- Data for this exercise
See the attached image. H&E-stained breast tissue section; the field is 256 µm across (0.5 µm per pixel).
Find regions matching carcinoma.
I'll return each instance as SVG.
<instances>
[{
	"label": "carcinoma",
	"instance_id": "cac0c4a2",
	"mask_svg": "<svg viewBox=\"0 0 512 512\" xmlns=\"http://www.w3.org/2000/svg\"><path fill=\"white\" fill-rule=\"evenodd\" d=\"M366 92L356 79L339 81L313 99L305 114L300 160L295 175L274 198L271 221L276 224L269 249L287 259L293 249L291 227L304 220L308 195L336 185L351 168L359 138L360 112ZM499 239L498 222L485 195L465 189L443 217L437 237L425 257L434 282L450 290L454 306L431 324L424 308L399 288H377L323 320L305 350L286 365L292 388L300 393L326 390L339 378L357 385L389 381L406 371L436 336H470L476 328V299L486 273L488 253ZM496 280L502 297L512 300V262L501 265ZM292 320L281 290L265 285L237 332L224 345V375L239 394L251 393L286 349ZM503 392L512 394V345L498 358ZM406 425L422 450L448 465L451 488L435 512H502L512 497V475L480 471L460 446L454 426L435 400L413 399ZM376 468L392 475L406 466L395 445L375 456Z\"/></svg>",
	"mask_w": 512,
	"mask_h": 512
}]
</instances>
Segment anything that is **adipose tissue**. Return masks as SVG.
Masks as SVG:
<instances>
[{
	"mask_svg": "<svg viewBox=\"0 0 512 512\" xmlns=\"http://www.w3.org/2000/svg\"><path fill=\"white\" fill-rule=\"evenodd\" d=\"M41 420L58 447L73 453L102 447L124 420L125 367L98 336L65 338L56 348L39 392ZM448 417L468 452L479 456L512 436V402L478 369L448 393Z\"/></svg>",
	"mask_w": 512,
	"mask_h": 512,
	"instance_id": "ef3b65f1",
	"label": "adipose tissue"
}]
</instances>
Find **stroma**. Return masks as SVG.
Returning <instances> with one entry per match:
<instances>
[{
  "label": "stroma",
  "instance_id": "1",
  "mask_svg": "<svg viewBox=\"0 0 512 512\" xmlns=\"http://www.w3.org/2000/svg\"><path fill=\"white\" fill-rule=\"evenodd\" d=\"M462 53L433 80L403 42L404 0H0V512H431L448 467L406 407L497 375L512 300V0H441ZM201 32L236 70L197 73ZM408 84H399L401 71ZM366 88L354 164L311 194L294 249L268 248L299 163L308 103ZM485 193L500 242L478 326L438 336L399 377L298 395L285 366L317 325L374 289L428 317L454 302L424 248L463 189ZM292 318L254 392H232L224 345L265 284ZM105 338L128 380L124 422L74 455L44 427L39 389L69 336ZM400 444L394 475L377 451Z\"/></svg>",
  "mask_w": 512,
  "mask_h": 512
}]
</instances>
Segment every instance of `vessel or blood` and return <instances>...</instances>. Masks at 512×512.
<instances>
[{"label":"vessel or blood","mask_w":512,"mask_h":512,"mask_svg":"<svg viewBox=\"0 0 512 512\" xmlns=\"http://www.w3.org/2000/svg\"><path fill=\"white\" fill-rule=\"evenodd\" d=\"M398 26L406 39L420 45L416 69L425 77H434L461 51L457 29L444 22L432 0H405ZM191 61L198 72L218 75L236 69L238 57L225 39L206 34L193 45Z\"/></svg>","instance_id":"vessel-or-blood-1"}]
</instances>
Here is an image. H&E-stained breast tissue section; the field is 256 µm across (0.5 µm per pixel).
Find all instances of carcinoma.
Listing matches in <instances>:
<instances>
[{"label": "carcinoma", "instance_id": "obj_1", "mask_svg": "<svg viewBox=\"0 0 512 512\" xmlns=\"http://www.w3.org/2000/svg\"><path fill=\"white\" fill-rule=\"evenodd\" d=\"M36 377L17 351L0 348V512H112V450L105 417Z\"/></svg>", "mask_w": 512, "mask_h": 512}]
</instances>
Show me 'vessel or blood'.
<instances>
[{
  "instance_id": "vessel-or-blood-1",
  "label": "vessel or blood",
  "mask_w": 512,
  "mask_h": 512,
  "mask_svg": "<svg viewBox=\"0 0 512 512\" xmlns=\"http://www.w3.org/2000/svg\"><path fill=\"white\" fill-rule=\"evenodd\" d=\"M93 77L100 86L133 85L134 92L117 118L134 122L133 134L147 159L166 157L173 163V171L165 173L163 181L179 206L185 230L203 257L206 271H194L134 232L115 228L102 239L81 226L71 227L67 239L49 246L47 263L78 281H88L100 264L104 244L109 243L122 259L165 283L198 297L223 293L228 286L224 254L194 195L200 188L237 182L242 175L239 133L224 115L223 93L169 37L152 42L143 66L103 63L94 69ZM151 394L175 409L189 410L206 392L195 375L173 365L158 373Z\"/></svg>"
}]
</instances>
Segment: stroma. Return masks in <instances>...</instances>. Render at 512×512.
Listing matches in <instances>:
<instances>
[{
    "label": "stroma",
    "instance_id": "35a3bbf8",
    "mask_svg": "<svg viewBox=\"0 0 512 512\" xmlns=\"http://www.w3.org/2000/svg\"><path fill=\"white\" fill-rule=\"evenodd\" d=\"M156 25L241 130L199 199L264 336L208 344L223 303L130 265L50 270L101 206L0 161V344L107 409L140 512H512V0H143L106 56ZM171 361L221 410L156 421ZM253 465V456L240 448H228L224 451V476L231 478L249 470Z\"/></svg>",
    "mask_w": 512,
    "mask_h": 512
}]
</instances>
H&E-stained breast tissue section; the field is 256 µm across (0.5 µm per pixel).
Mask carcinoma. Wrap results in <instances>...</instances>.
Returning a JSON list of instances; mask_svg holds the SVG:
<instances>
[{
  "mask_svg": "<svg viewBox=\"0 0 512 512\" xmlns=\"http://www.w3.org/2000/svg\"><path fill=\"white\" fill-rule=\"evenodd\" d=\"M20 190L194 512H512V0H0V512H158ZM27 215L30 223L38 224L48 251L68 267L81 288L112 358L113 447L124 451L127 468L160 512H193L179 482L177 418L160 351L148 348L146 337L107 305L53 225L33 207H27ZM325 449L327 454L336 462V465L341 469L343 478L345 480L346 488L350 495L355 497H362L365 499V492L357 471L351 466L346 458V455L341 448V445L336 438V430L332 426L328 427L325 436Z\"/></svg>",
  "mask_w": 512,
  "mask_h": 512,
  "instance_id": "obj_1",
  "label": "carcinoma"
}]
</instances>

- What you need to do
Copy out every entry again, exactly as it was given.

- Answer in full
See the attached image. H&E-stained breast tissue section; the field is 256 µm across (0.5 µm per pixel).
Find regions matching carcinoma.
I'll return each instance as SVG.
<instances>
[{
	"label": "carcinoma",
	"instance_id": "cac0c4a2",
	"mask_svg": "<svg viewBox=\"0 0 512 512\" xmlns=\"http://www.w3.org/2000/svg\"><path fill=\"white\" fill-rule=\"evenodd\" d=\"M366 92L356 79L339 81L313 99L305 114L300 160L295 175L274 198L271 221L276 224L269 249L287 259L293 249L291 227L304 220L308 195L336 185L351 168L359 138L360 112ZM499 239L498 222L485 195L465 189L443 217L437 237L425 257L434 282L450 290L454 306L431 324L424 308L399 288H377L323 320L305 350L286 365L292 388L300 393L326 390L339 378L357 385L389 381L406 371L436 336H470L476 328V299L486 273L488 253ZM496 280L502 297L512 300V262L501 265ZM292 320L281 290L265 285L237 332L224 345V375L239 394L251 393L286 349ZM503 392L512 394V345L498 358ZM406 425L422 450L448 465L451 488L435 512H502L512 497V475L480 471L460 446L454 426L435 400L413 399ZM376 468L392 475L406 466L395 445L375 456Z\"/></svg>",
	"mask_w": 512,
	"mask_h": 512
}]
</instances>
Segment anything that is **adipose tissue**. Return masks as SVG.
Masks as SVG:
<instances>
[{
	"mask_svg": "<svg viewBox=\"0 0 512 512\" xmlns=\"http://www.w3.org/2000/svg\"><path fill=\"white\" fill-rule=\"evenodd\" d=\"M41 420L58 447L73 453L102 447L124 420L125 367L98 336L65 338L56 348L39 392ZM448 417L468 452L479 456L512 436V402L478 369L448 393Z\"/></svg>",
	"mask_w": 512,
	"mask_h": 512,
	"instance_id": "ef3b65f1",
	"label": "adipose tissue"
}]
</instances>
Find **stroma**. Return masks as SVG.
Returning <instances> with one entry per match:
<instances>
[{
  "label": "stroma",
  "instance_id": "1",
  "mask_svg": "<svg viewBox=\"0 0 512 512\" xmlns=\"http://www.w3.org/2000/svg\"><path fill=\"white\" fill-rule=\"evenodd\" d=\"M462 53L433 80L403 42L404 0H0V512H431L448 467L406 407L497 375L512 300V0H441ZM201 32L236 70L197 73ZM408 84H399L401 71ZM366 88L354 164L311 194L294 249L268 248L299 163L308 103ZM485 193L500 242L478 326L438 336L399 377L298 395L285 366L317 325L374 289L428 317L454 302L424 248L463 189ZM292 318L254 392H232L224 345L265 284ZM105 338L128 380L124 422L74 455L44 427L39 389L69 336ZM400 444L394 475L377 451Z\"/></svg>",
  "mask_w": 512,
  "mask_h": 512
}]
</instances>
Segment every instance of `vessel or blood` and return <instances>...</instances>. Masks at 512×512.
<instances>
[{"label":"vessel or blood","mask_w":512,"mask_h":512,"mask_svg":"<svg viewBox=\"0 0 512 512\" xmlns=\"http://www.w3.org/2000/svg\"><path fill=\"white\" fill-rule=\"evenodd\" d=\"M398 26L406 39L420 45L416 69L425 77H434L461 51L457 29L444 22L432 0H405ZM191 61L198 72L218 75L236 69L238 57L225 39L206 34L193 45Z\"/></svg>","instance_id":"vessel-or-blood-1"}]
</instances>
Here is an image. H&E-stained breast tissue section; the field is 256 µm across (0.5 µm per pixel).
Find all instances of carcinoma.
Listing matches in <instances>:
<instances>
[{"label": "carcinoma", "instance_id": "obj_1", "mask_svg": "<svg viewBox=\"0 0 512 512\" xmlns=\"http://www.w3.org/2000/svg\"><path fill=\"white\" fill-rule=\"evenodd\" d=\"M36 377L17 351L0 348V512H112V450L105 417Z\"/></svg>", "mask_w": 512, "mask_h": 512}]
</instances>
Show me 'vessel or blood'.
<instances>
[{
  "instance_id": "vessel-or-blood-1",
  "label": "vessel or blood",
  "mask_w": 512,
  "mask_h": 512,
  "mask_svg": "<svg viewBox=\"0 0 512 512\" xmlns=\"http://www.w3.org/2000/svg\"><path fill=\"white\" fill-rule=\"evenodd\" d=\"M93 77L100 86L133 85L134 92L117 118L134 122L133 134L147 159L166 157L173 163V171L165 173L163 181L179 206L185 230L203 257L206 271H194L134 232L115 228L102 239L81 226L71 227L67 239L49 246L47 263L78 281H88L100 264L104 244L109 243L122 259L165 283L198 297L223 293L228 286L224 254L194 195L200 188L237 182L242 175L239 133L224 115L223 93L169 37L152 42L143 66L103 63L94 69ZM151 394L175 409L189 410L206 392L195 375L173 365L158 373Z\"/></svg>"
}]
</instances>
Segment: stroma. Return masks in <instances>...</instances>. Render at 512×512.
Listing matches in <instances>:
<instances>
[{
    "label": "stroma",
    "instance_id": "35a3bbf8",
    "mask_svg": "<svg viewBox=\"0 0 512 512\" xmlns=\"http://www.w3.org/2000/svg\"><path fill=\"white\" fill-rule=\"evenodd\" d=\"M156 25L241 130L199 199L264 336L208 344L223 303L130 265L50 270L101 206L0 161V344L107 409L140 512H512V0H143L106 56ZM171 361L221 410L156 421ZM253 465V456L240 448H228L224 451V476L231 478L249 470Z\"/></svg>",
    "mask_w": 512,
    "mask_h": 512
}]
</instances>
H&E-stained breast tissue section; the field is 256 µm across (0.5 µm per pixel).
Mask carcinoma. Wrap results in <instances>...</instances>.
Returning a JSON list of instances; mask_svg holds the SVG:
<instances>
[{
  "mask_svg": "<svg viewBox=\"0 0 512 512\" xmlns=\"http://www.w3.org/2000/svg\"><path fill=\"white\" fill-rule=\"evenodd\" d=\"M20 190L194 512H512V0H0V512H158ZM27 215L30 223L38 224L48 251L68 267L81 288L112 358L113 447L124 451L127 468L160 512H193L179 482L177 418L160 351L148 348L146 337L107 305L53 225L33 207H27ZM325 449L327 454L336 462V465L341 469L343 478L345 480L346 488L350 495L355 497H362L365 499V492L357 471L351 466L346 458V455L341 448V445L336 438V430L332 426L328 427L325 436Z\"/></svg>",
  "mask_w": 512,
  "mask_h": 512,
  "instance_id": "obj_1",
  "label": "carcinoma"
}]
</instances>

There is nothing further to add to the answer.